***** Listed records

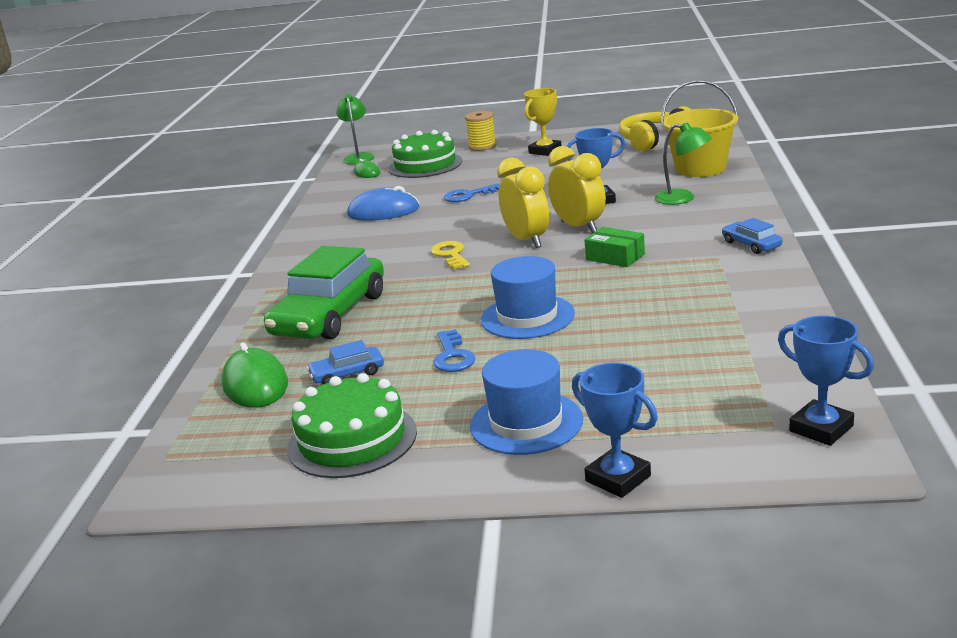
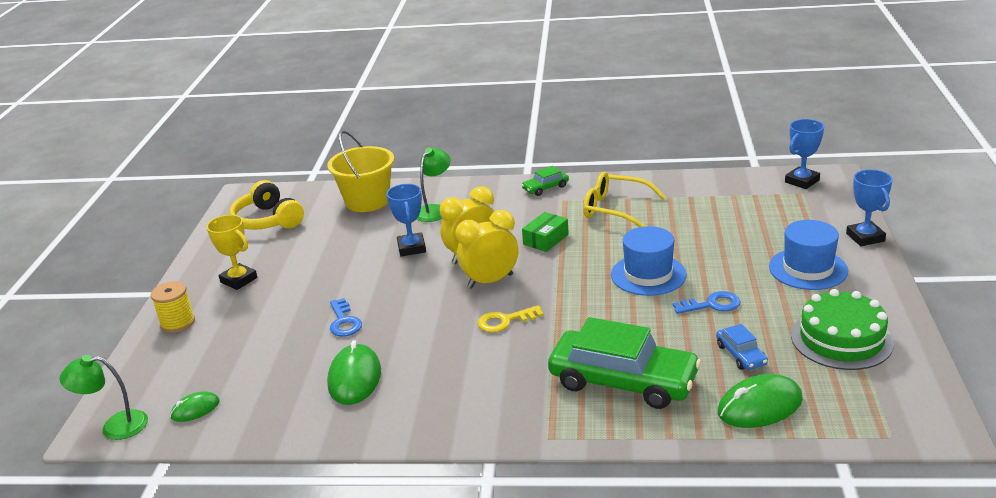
camera: 90 degrees left, 5 degrees up
(383, 211) = (354, 378): blue mouse -> green mouse
(425, 165) = (208, 362): green cake -> none
(618, 478) = (865, 237): blue trophy -> blue trophy turned 60 degrees counterclockwise
(696, 288) = (614, 209): none -> yellow glasses
(751, 244) = (545, 188): blue car -> green car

**********

Task description:
Copy only the part of the records that runs from the first line to the line with "(696, 288) = (614, 209): none", ends included, leaving pictures out.

Solution for this task:
camera: 90 degrees left, 5 degrees up
(383, 211) = (354, 378): blue mouse -> green mouse
(425, 165) = (208, 362): green cake -> none
(618, 478) = (865, 237): blue trophy -> blue trophy turned 60 degrees counterclockwise
(696, 288) = (614, 209): none -> yellow glasses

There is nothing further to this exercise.